> CHALLENGE: Report every line below that contains the string "kern", matching case exactly.

> Stored data entries:
▬▬▬
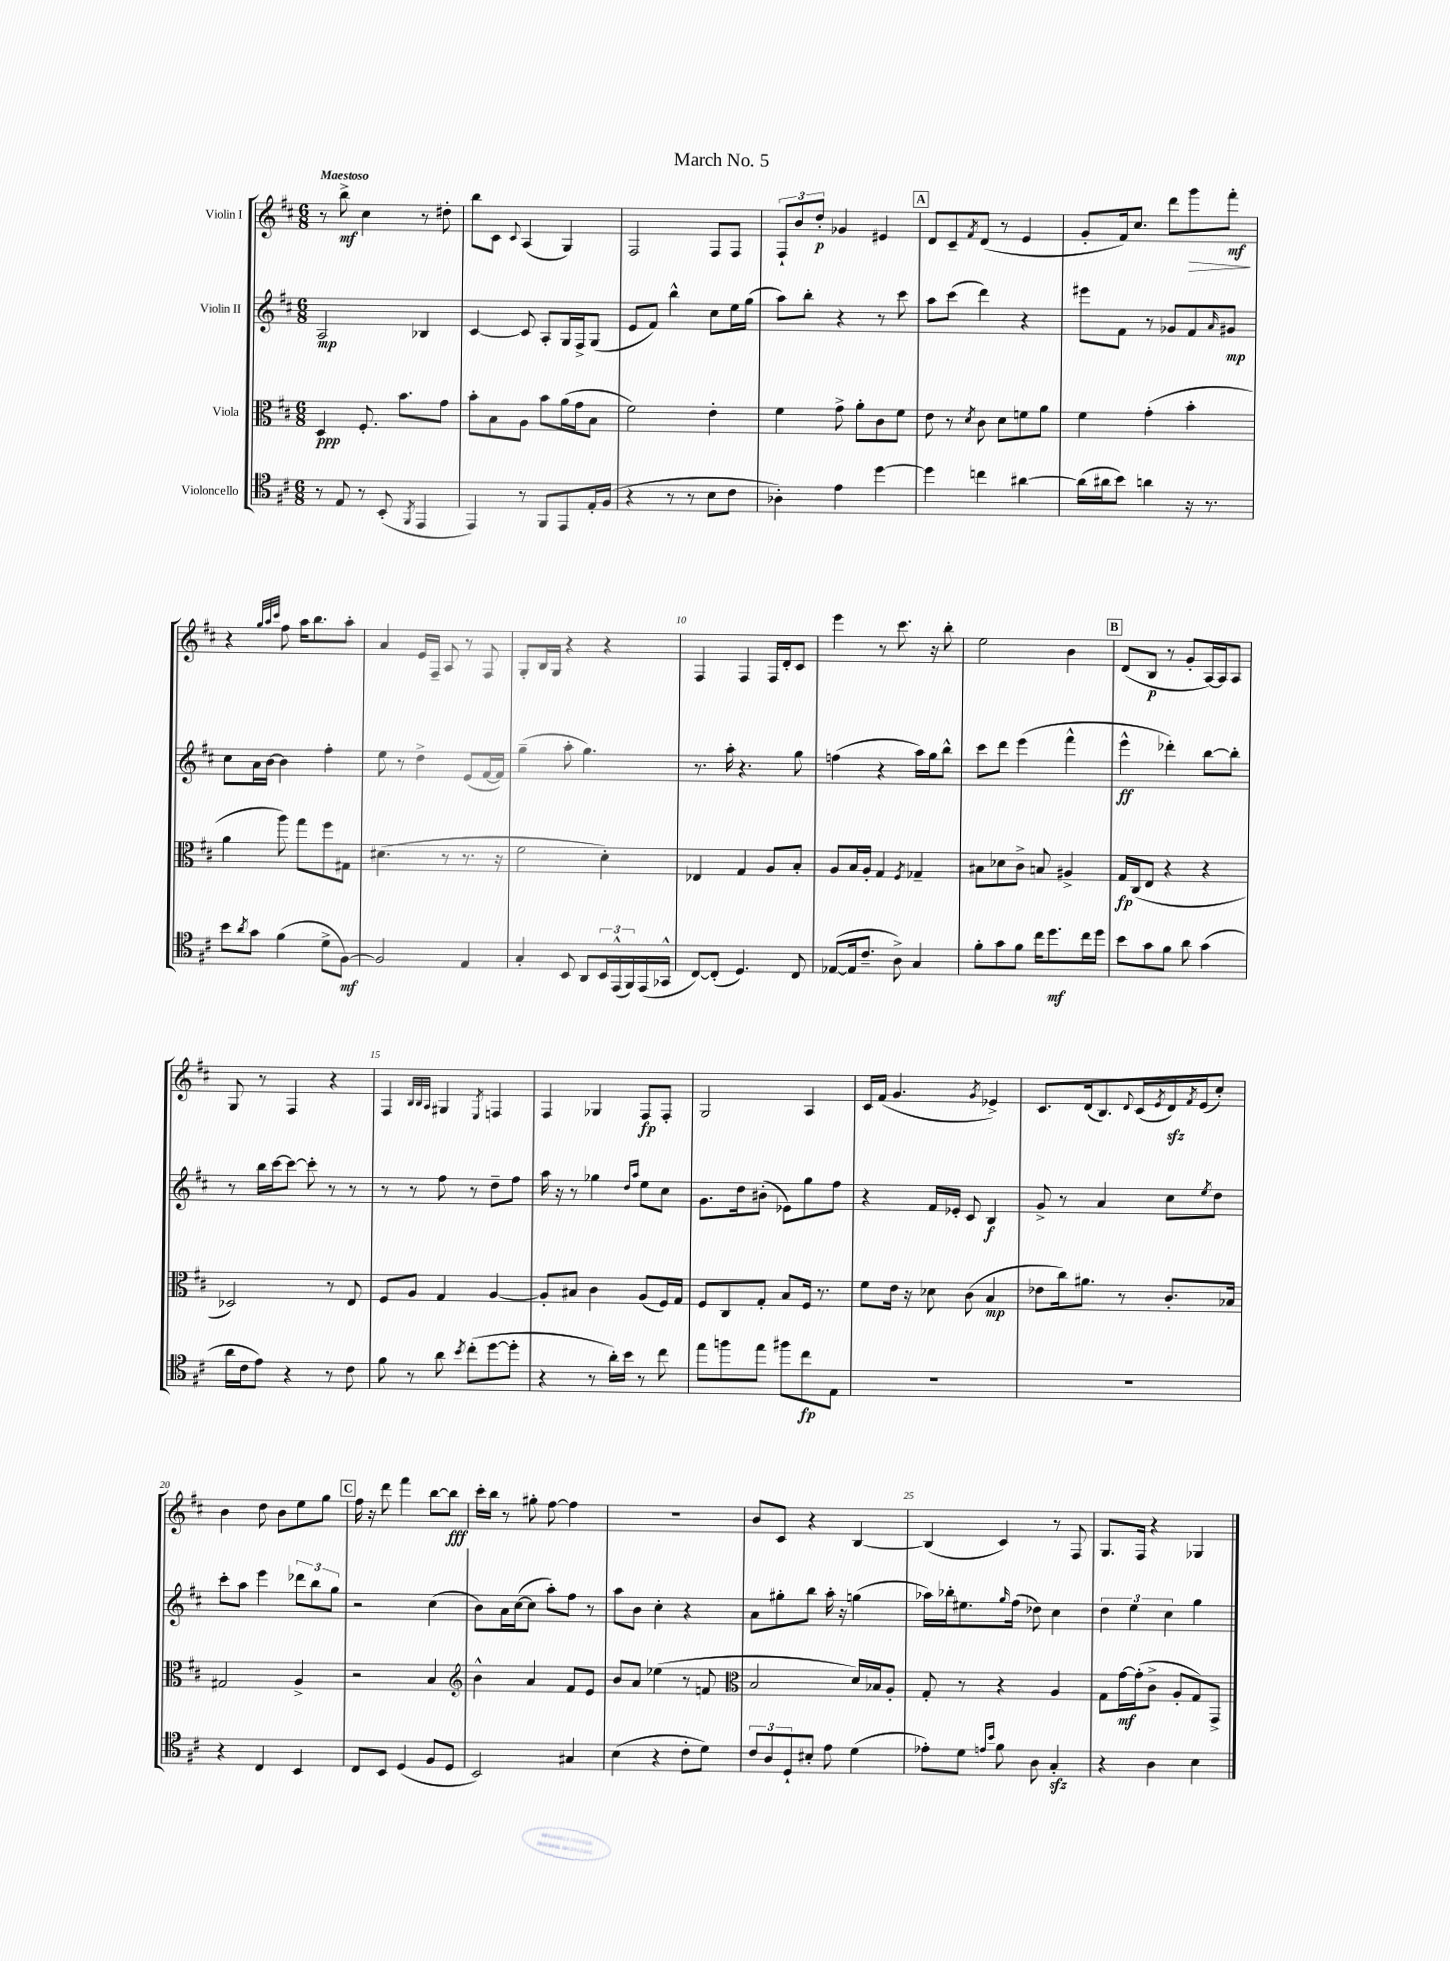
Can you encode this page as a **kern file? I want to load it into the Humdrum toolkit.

**kern	**kern	**kern	**kern
*staff4	*staff3	*staff2	*staff1
*clefC4	*clefC3	*clefG2	*clefG2
*k[f#c#]	*k[f#c#]	*k[f#c#]	*k[f#c#]
*M6/8	*M6/8	*M6/8	*M6/8
8r	4D/	2A/	8r
8E/	.	.	8bb^\
8r	8.F#'/	.	4cc#\
(8BB'/	.	.	.
.	8.b\L	.	.
8qFF#/	.	.	.
4EE/	.	4B-/	8r
.	8g\J	.	8dd#'\
=	=	=	=
4EE/)	8b'\L	[4c#/	8bb\L
.	8B\	.	8c#\J
.	.	.	8qqc#/
8r	8A\J	8c#/]	(4A/
8FF#/L	8b\L	8A'/L	.
8EE/	(16a\L	16G/L	4G/)
.	16g\J	16F#^/J	.
16E'/L	8B\J	(8G/J	.
(16F#/JJ	.	.	.
=	=	=	=
4r	2f#\)	8e/L	2F#/
.	.	8f#/J)	.
8r	.	4bb^^\	.
8r	.	.	.
8B\L	4e'\	8cc#\L	8F#/L
8c#\J	.	16ee\L	8F#/J
.	.	(16gg\JJ	.
=	=	=	=
4A-'\)	4f#\	8aa\L)	12F#`/L
.	.	.	12b/
.	.	8bb'\J	.
.	.	.	12dd'/J
4e\	8g^\	4r	4g-/
.	8a'\L	.	.
[4dd\	8c#\	8r	4e#/
.	8f#\J	8ccc#\	.
=	=	=	=
4dd\]	8e\	8aa\L	8d/L
.	8r	(8ccc#\J	8c#~/
.	8qd/	.	8qf#/
4cc\	8c#\	4ddd\)	(8d/J
.	8d\L	.	8r
[4a#\	8f\	4r	4e/
.	8a\J	.	.
=	=	=	=
(16a#\]LL	4f#\	8eee#\L	8g'/L
16a#\J	.	.	.
8b\J)	.	8f#\J	16f#/k)
.	.	.	8.cc#/J
4a\	(4g'\	8r	.
.	.	8g-/L	8ddd\L
16r	4b'\	8f#/	8ggg\
8.r	.	.	.
.	.	16qqa/	.
.	.	8g#/J	8fff#'\J
=	=	=	=
8b\L	4a\	8cc#\L	4r
8qa/	.	.	.
8g\J	.	16a\L	.
.	.	[16b\JJ	.
.	.	.	32qqgg/LLL
.	.	.	32qqaa/
.	.	.	32qqccc#/JJJ
(4f#\	8aa\)	4b\]	8ff#\
.	8gg\L	.	16aa\LK
.	.	.	8.bb\
8d^\L	8ff#\	4ff#'\	.
[8F#\J)	8G#\J	.	8aa'\J
=	=	=	=
2F#/]	(4.d#\	8ee\	4a/
.	.	8r	.
.	.	4dd^\	16e/LL
.	.	.	16F#~/JJ
.	8r	.	8A/
4E/	8.r	(8e/L	8r
.	.	[16f#/L	8F#/
.	16r	16f#/]JJ)	.
=	=	=	=
4G'/	2f#\	(4gg~\	8G'/L
.	.	.	16B/L
.	.	.	16G/JJ
8BB/	.	8aa'\	4r
8AA/L	.	4.gg\)	.
24BB/L	4d'\)	.	4r
(24EE^^/	.	.	.
24FF#/)	.	.	.
(16EE/	.	.	.
16GG-^^/JJ	.	.	.
=	=	=	=
[8C#/L)	4E-/	8.r	4F#/
(8C#'/]J	.	.	.
.	.	16aa'\	.
4.D/)	4G/	4.r	4F#/
.	8A/L	.	16F#/LL
.	.	.	16d'/J
8C#/	8B'/J	8gg\	8c#/J
=	=	=	=
([8E-/L	8A/L	(4ff\	4eee\
16E-/]k	16B/L	.	.
8.c#~/J	16A'/JJ	.	.
.	4G/	4r	8r
8A^\)	.	.	8.ccc#\
.	8qF#/	.	.
4G/	4G-~/	16aa\LL)	.
.	.	16gg\J	16r
.	.	8bb^^\J	8bb'\
=	=	=	=
8f#'\L	8B#\L	8ccc#\L	2ee\
8g\	8d-\	8ddd\J	.
8f#\J	8c#^\J	(4eee\	.
16cc#\LK	8B/	.	.
8.dd\	.	.	.
.	4A#^/	4fff#^^\	4b\
16cc#\L	.	.	.
16dd\JJ	.	.	.
=	=	=	=
8b\L	16G/LL	4eee^^\	(8d/L
.	(16C#/J	.	.
8g\	8E/J	.	8B/J
8f#\J	4r	4ddd-'\)	8r
8a\	.	.	8g'/L
(4g\	4r	[8bb\L	[16A/L)
.	.	.	16A/]J
.	.	8bb'\]J	8A/J
=	=	=	=
16a\LL	2D-/)	8r	8G/
16c#\J	.	.	.
8e\J)	.	16bb\LL	8r
.	.	[16ccc#\J	.
4r	.	8ccc#\_J	4F#/
.	.	8ccc#'\]	.
8r	8r	8r	4r
8c#\	8E/	8r	.
=	=	=	=
8f#\	8F#/L	8r	4F#/
8r	8A/J	8r	.
.	.	.	32qqB/LLL
.	.	.	32qqB/
.	.	.	32qqA/JJJ
8a\	4G/	8ff#\	4G#/
8qb/	.	.	.
(8cc#'\L	.	8r	.
.	.	.	8qE/
[8dd\	[4A/	8dd~\L	4F/
8dd'\]J	.	8ff#\J	.
=	=	=	=
4r	8A'/]L	16aa\	4F#/
.	.	16r	.
.	8B#/J	8r	.
8r	4c#\	4gg-\	4G-/
16a'\LL)	.	.	.
16b\JJ	.	.	.
.	.	16qqdd/LL	.
.	.	16qqaa/JJ	.
8r	(8A/L	8ee\L	8F#/L
8cc#\	16F#/L)	8cc#\J	8F#'/J
.	16G/JJ	.	.
=	=	=	=
8ee\L	8F#/L	8.g\L	2G/
8ff\	8C#/	.	.
.	.	16dd\k	.
8ee\J	8G'/J	(8b#'\J	.
8ff#\L	8B/L	8e-\L)	.
8cc#\	16F#/Jk	8gg\	4A/
.	8.r	.	.
8E\J	.	8ff#\J	.
=	=	=	=
2.r	8f#\L	4r	16c#/LL
.	.	.	(16f#/JJ
.	16e\Jk	.	4.g/
.	16r	.	.
.	8d-\	16f#/LL	.
.	.	16e-'/JJ	.
.	(8c#\	8c#/	.
.	.	.	8qg/
.	4B/	4B/	4e-^/)
=	=	=	=
2.r	8e-\L	8g^/	8.c#/L
.	16cc#\k)	8r	.
.	8.a#\J	.	(16d/k
.	.	4a/	8.B/)
.	8r	.	.
.	.	.	8qqd/
.	.	.	(16c#/L
.	.	.	8qe/
.	8.c#'/L	8cc#\L	16d/)
.	.	.	8qf#/
.	.	.	(16e/J
.	.	8qee/	.
.	.	8dd\J	8cc#'/J)
.	16B-/Jk	.	.
=	=	=	=
4r	2G#/	8ccc#'\L	4b\
.	.	8aa\J	.
4C#/	.	4eee\	8dd\
.	.	.	8b\L
4BB/	4A^/	12ddd-\L	8ee\
.	.	12bb\	.
.	.	.	8gg\J
.	.	12gg\J	.
=	=	=	=
8C#/L	2r	2r	16ff#\
.	.	.	16r
8BB/J	.	.	8ddd\
(4D/	.	.	4fff#\
8F#/L	4B/	(4cc#\	[8bb\L
8D/J	.	.	8bb\]J
=	=	=	=
*	*clefG2	*	*
2BB/)	4b^^\	8b\L)	16ccc#'\LL
.	.	.	16bb\JJ
.	.	16a\L	8r
.	.	([16cc#\J	.
.	4a/	8cc#\]J	8gg#'\
.	.	8aa'\L)	[8ff#\
4G#/	8f#/L	8ff#\J	4ff#\]
.	8e/J	8r	.
=	=	=	=
(4B\	8b/L	8aa\L	2.r
.	8a/J	8b\J	.
4r	(4ee-\	4cc#'\	.
8c#'\L	8r	4r	.
8d\J)	8f/	.	.
=	=	=	=
*	*clefC3	*	*
12c#/L	2B/	8a\L	8b/L
12A/	.	.	.
.	.	8gg#'\	8c#/J
12D`/	.	.	.
8B#'/J	.	8bb\J	4r
8e\	.	16aa'\	.
.	.	16r	.
(4d\	16d/LL)	(4gg\	[4B/
.	16B-/J	.	.
.	8A'/J	.	.
=	=	=	=
8e-'\L)	8G'/	16aa-\LL)	(4B/]
.	.	16bb-'\J	.
8d\J	8r	8.ee#\	.
16qqe/LL	.	.	.
16qqb/JJ	.	.	.
8f#\	4r	.	4c#/)
.	.	16qqgg/	.
.	.	(16ff#\Jk	.
8A\	.	8dd-\)	.
4G'/	4A/	4cc#\	8r
.	.	.	8F#/
=	=	=	=
4r	8G\L	6dd\	8.G/L
.	[16g\L	.	.
.	.	6ee\	.
.	(16g'\]J	.	16F#/Jk
4A\	8c#^\J	.	4r
.	.	6cc#\	.
.	8A'/L	.	.
4B\	8G/)	4gg\	4G-/
.	8GG^/J	.	.
==	==	==	==
*-	*-	*-	*-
▬▬▬
> SOLUTION TO THIS EXERCISE:
Can you encode this page as a **kern file? I want to load it into the Humdrum toolkit.
**kern	**kern	**kern	**kern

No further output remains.